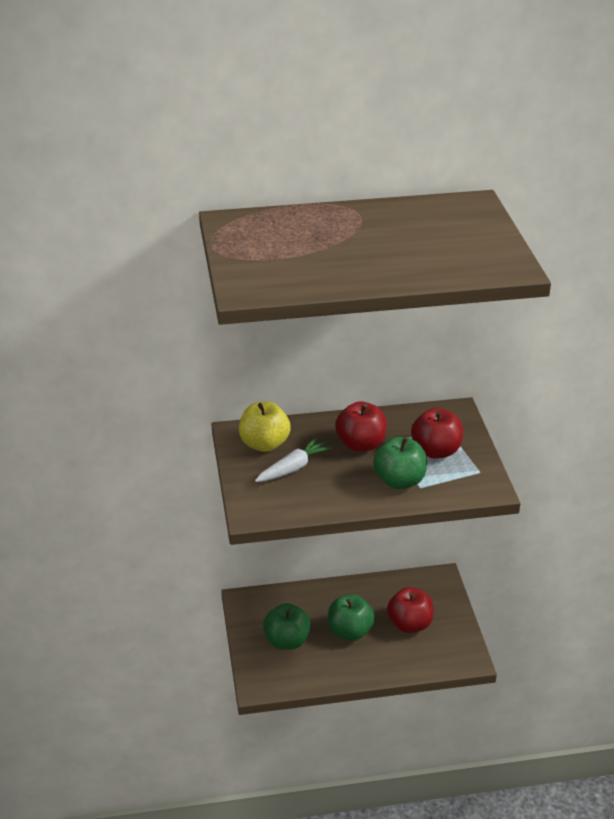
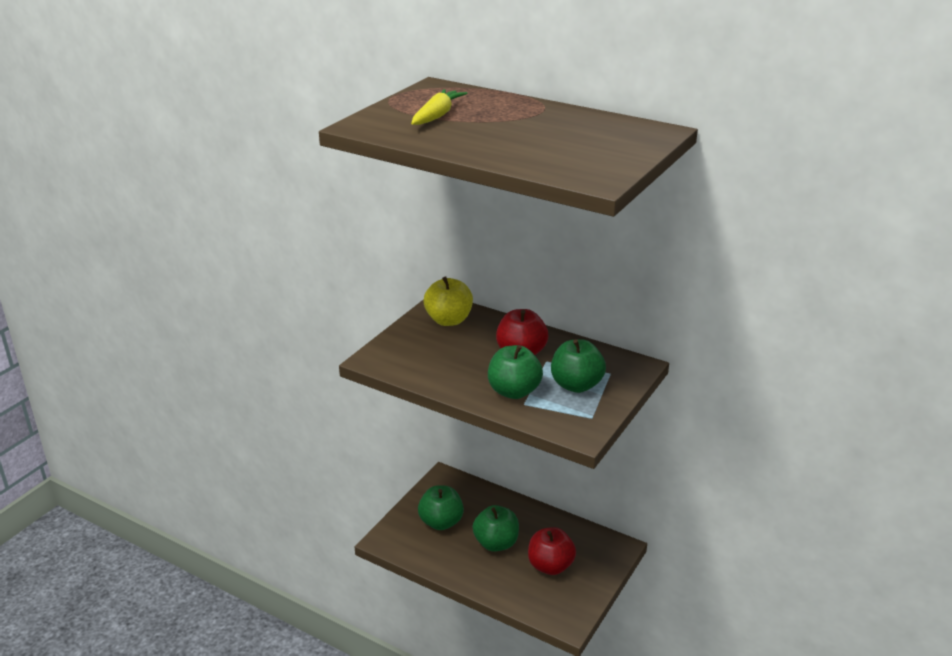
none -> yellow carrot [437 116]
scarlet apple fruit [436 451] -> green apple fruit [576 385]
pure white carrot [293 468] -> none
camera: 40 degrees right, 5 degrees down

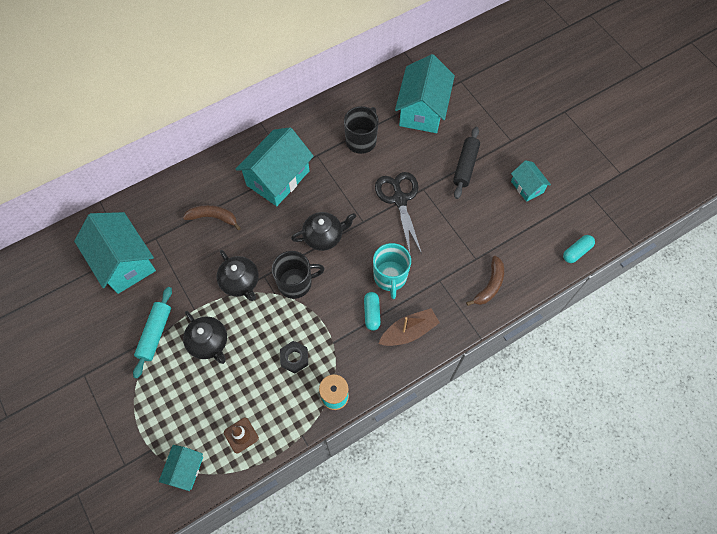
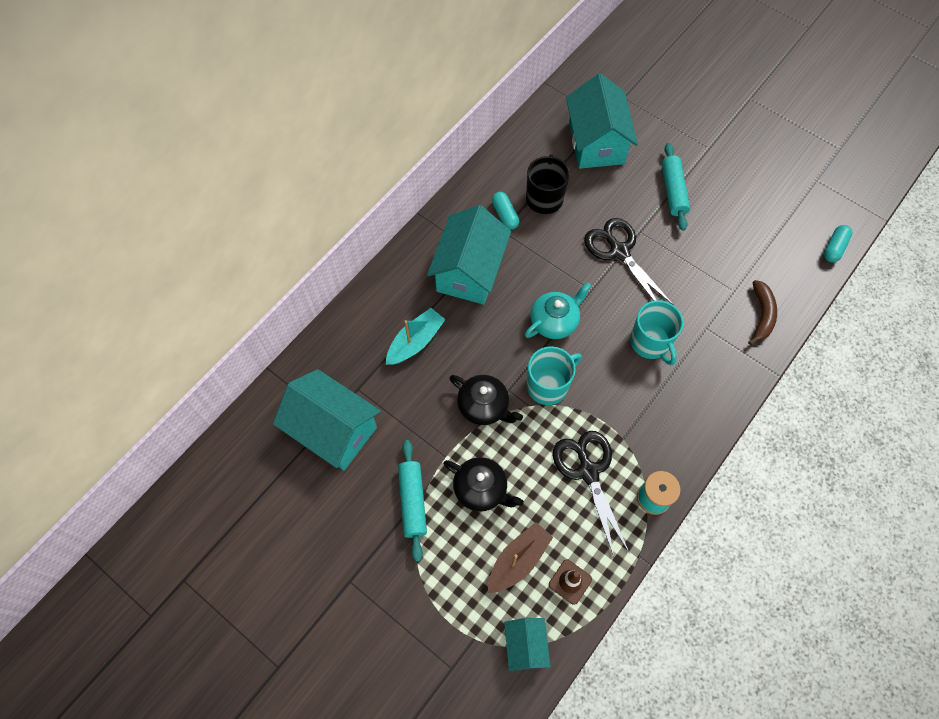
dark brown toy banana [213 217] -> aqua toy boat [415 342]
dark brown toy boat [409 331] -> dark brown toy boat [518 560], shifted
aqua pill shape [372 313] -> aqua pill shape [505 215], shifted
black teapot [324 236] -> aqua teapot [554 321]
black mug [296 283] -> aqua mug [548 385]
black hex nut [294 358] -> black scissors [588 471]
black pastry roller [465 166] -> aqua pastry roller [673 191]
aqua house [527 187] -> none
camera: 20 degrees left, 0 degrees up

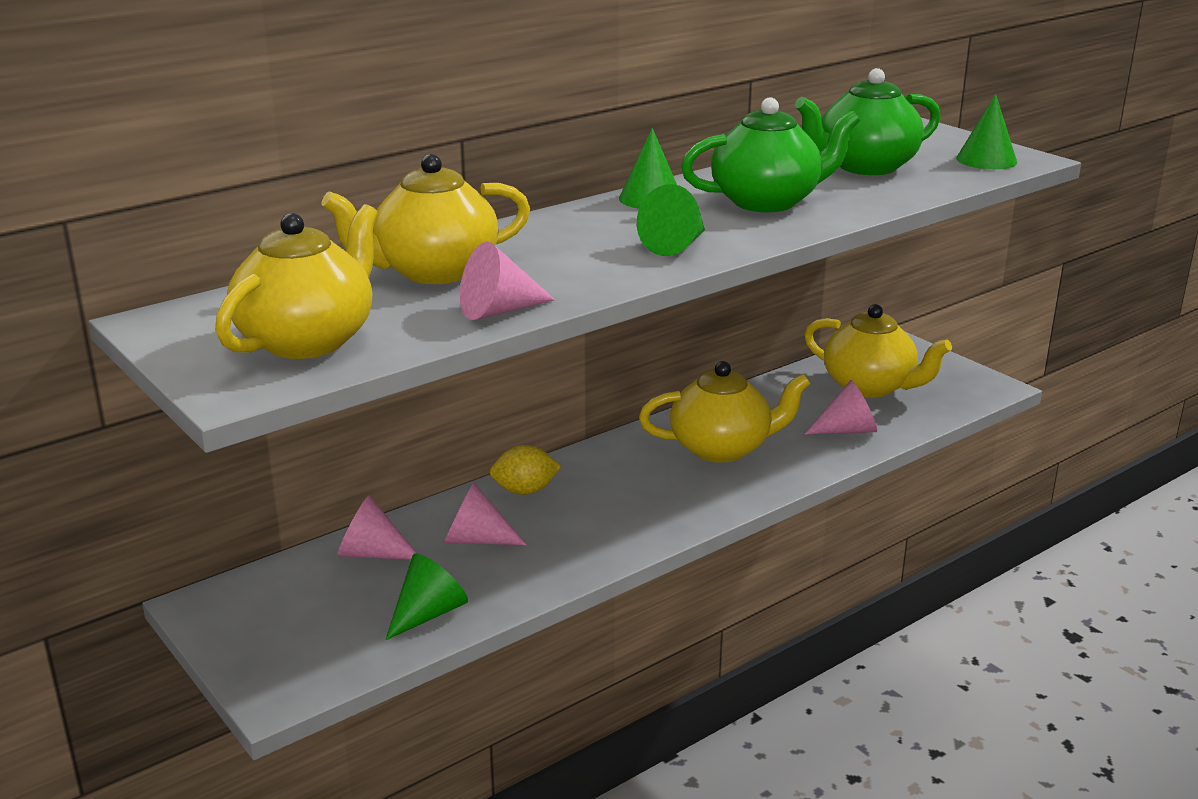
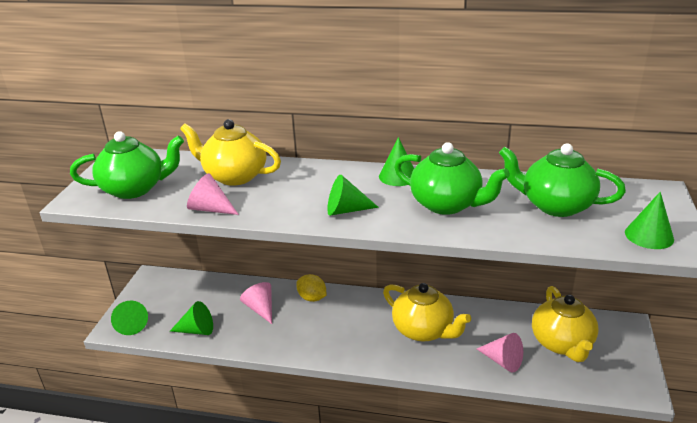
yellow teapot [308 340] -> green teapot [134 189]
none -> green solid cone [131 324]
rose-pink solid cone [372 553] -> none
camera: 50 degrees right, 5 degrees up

***

• **TASK ITEM**
Without copying any picture, write out all of the material exactly as it reads.

• **OUTPUT BELOW**
none -> yellow carrot [437 116]
scarlet apple fruit [436 451] -> green apple fruit [576 385]
pure white carrot [293 468] -> none
camera: 40 degrees right, 5 degrees down

dark brown toy banana [213 217] -> aqua toy boat [415 342]
dark brown toy boat [409 331] -> dark brown toy boat [518 560], shifted
aqua pill shape [372 313] -> aqua pill shape [505 215], shifted
black teapot [324 236] -> aqua teapot [554 321]
black mug [296 283] -> aqua mug [548 385]
black hex nut [294 358] -> black scissors [588 471]
black pastry roller [465 166] -> aqua pastry roller [673 191]
aqua house [527 187] -> none
camera: 20 degrees left, 0 degrees up

yellow teapot [308 340] -> green teapot [134 189]
none -> green solid cone [131 324]
rose-pink solid cone [372 553] -> none
camera: 50 degrees right, 5 degrees up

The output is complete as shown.